◆ Directive
Leaving out the pictures, write out exactly each line from the line with "(174, 280) = (368, 358): brown" through the close of the listing below.

◆ Given entries
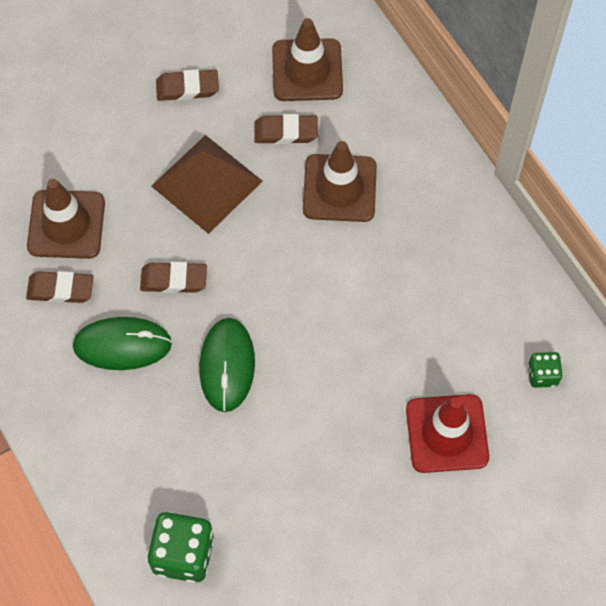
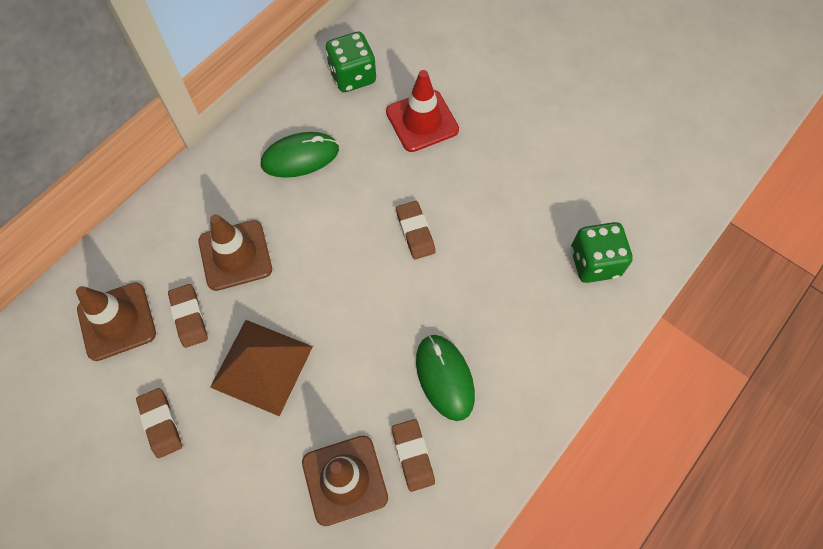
camera: 110 degrees left, 0 degrees up
(174, 280) = (368, 358): brown eraser -> brown eraser (415, 232)
(227, 365) = (429, 286): green mouse -> green mouse (300, 157)
(542, 375) = (352, 76): green dice -> green dice, size x1.81

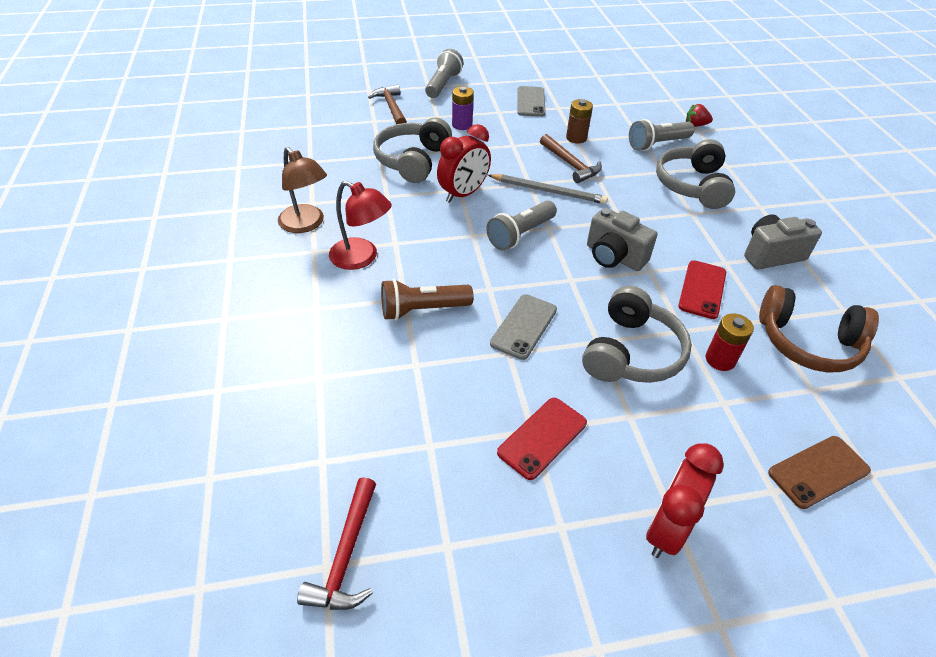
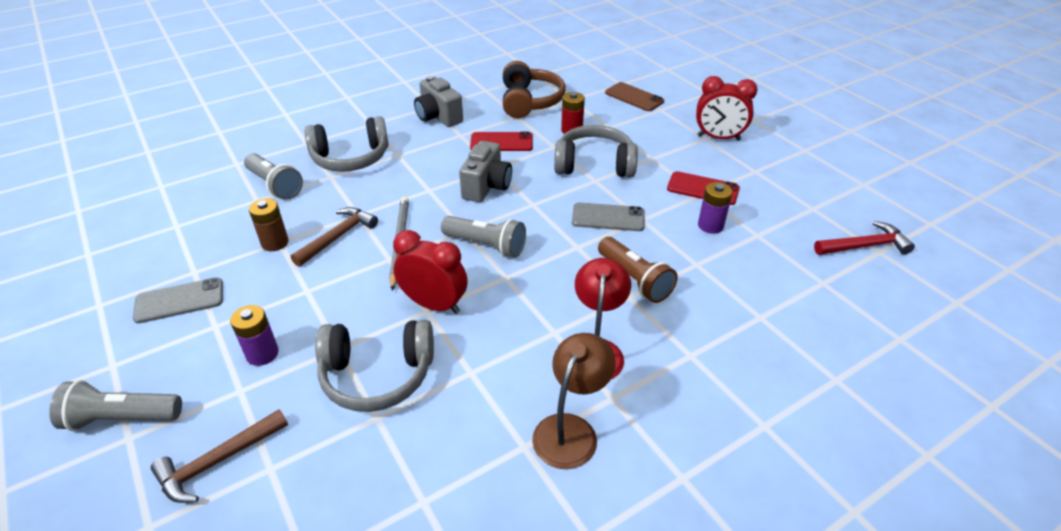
camera: 110 degrees left, 5 degrees down
(468, 408) = (710, 225): none -> purple battery
(695, 125) = (225, 166): red strawberry -> none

◆ Finished task
(174, 280) = (368, 358): brown eraser -> brown eraser (415, 232)
(227, 365) = (429, 286): green mouse -> green mouse (300, 157)
(542, 375) = (352, 76): green dice -> green dice, size x1.81

camera: 110 degrees left, 5 degrees down
(468, 408) = (710, 225): none -> purple battery
(695, 125) = (225, 166): red strawberry -> none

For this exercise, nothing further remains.